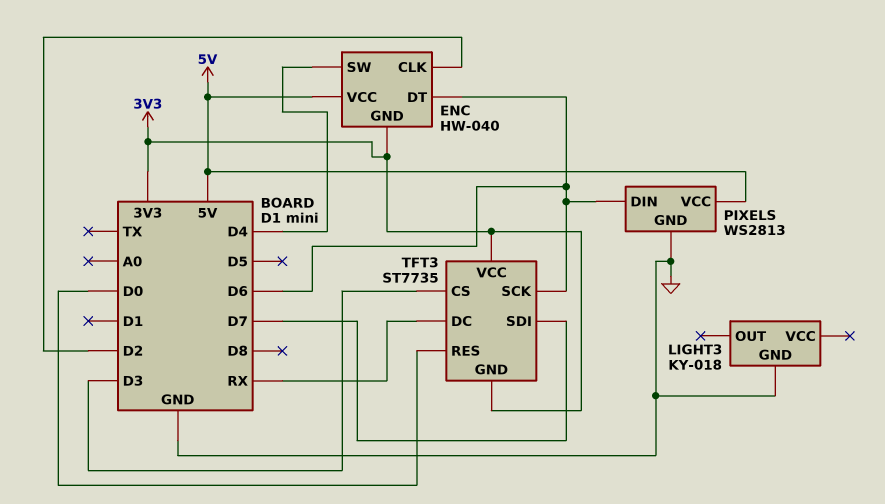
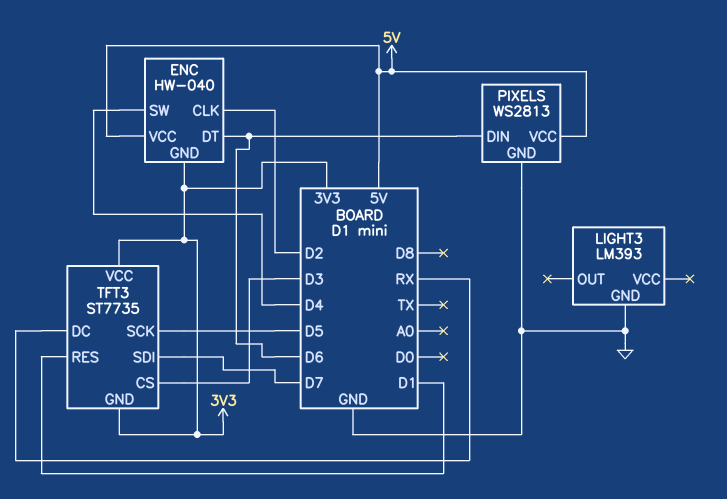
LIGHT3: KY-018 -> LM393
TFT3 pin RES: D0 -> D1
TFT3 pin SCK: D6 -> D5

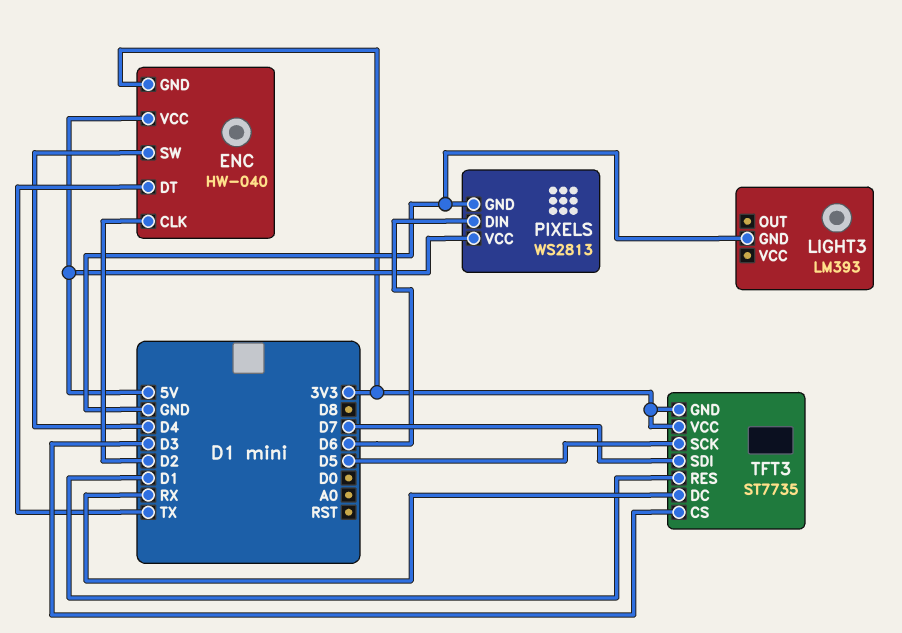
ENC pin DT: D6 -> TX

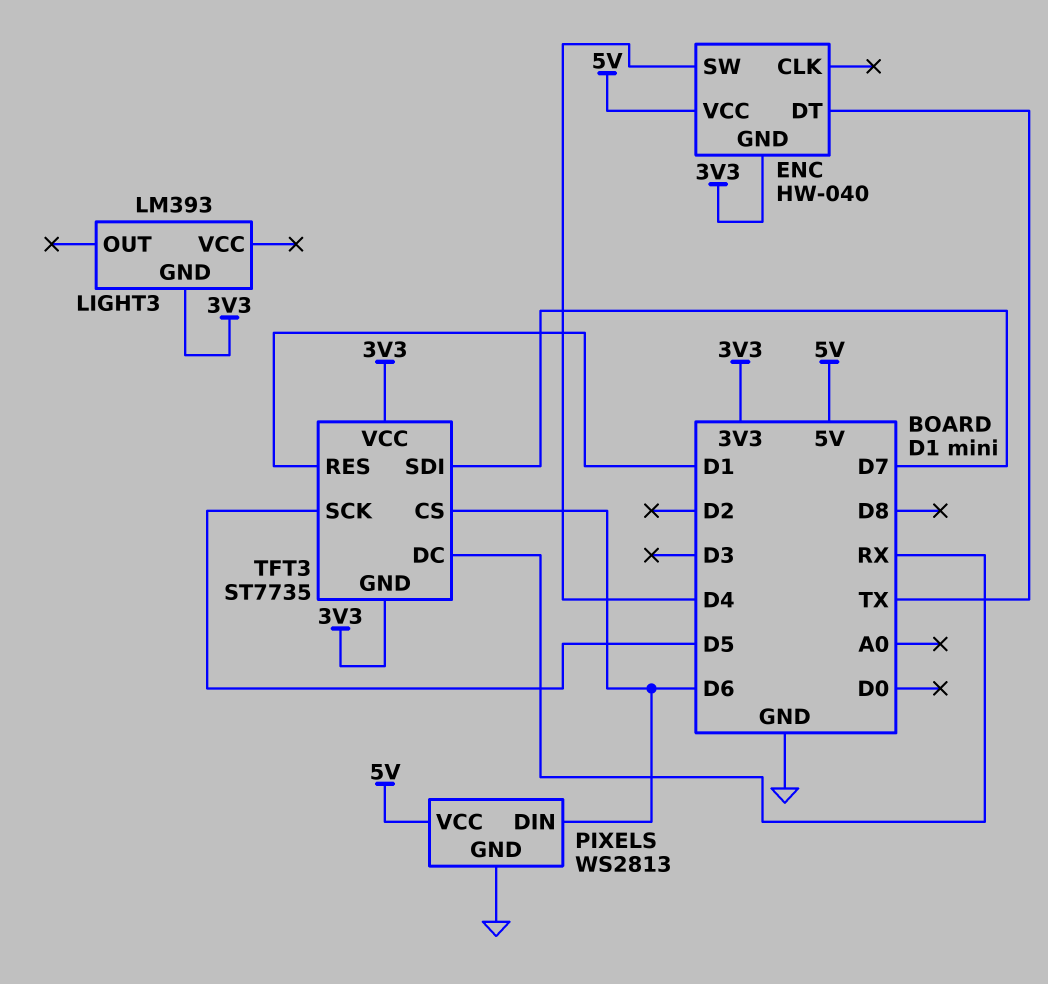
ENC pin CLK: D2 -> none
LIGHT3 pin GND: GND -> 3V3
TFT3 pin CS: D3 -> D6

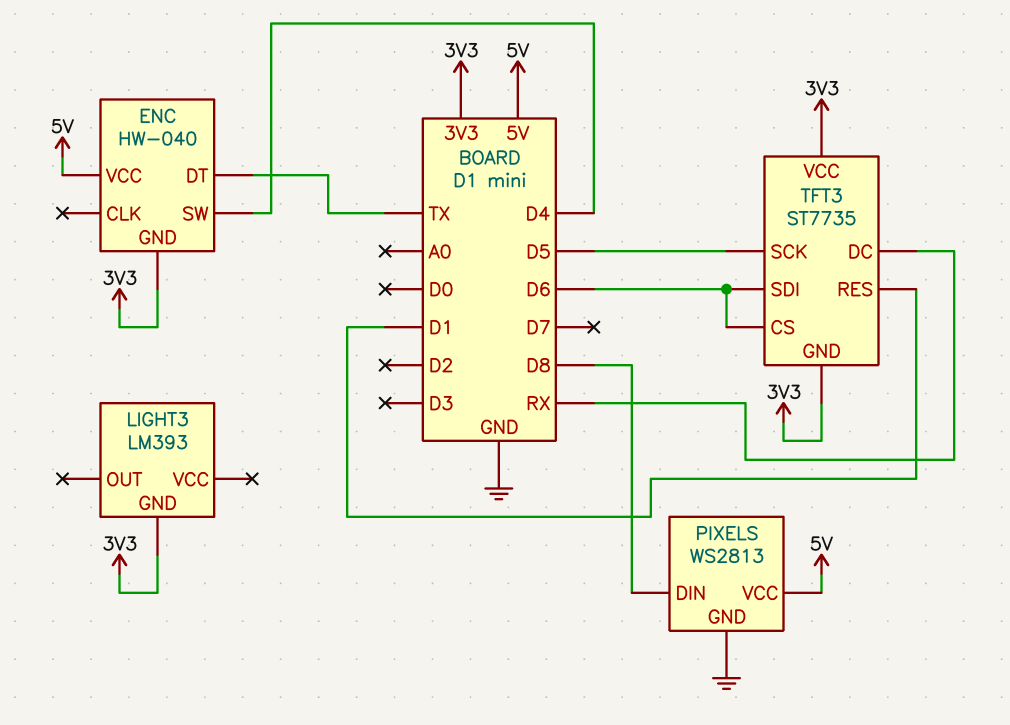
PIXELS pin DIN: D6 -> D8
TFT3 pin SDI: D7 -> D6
◇ ◇ ◇
**About this task:** None of the pictures should be reproduced; all other material above must be set down exactly.

**Exercise solution:**
LIGHT3: KY-018 -> LM393
TFT3 pin RES: D0 -> D1
TFT3 pin SCK: D6 -> D5

ENC pin DT: D6 -> TX

ENC pin CLK: D2 -> none
LIGHT3 pin GND: GND -> 3V3
TFT3 pin CS: D3 -> D6

PIXELS pin DIN: D6 -> D8
TFT3 pin SDI: D7 -> D6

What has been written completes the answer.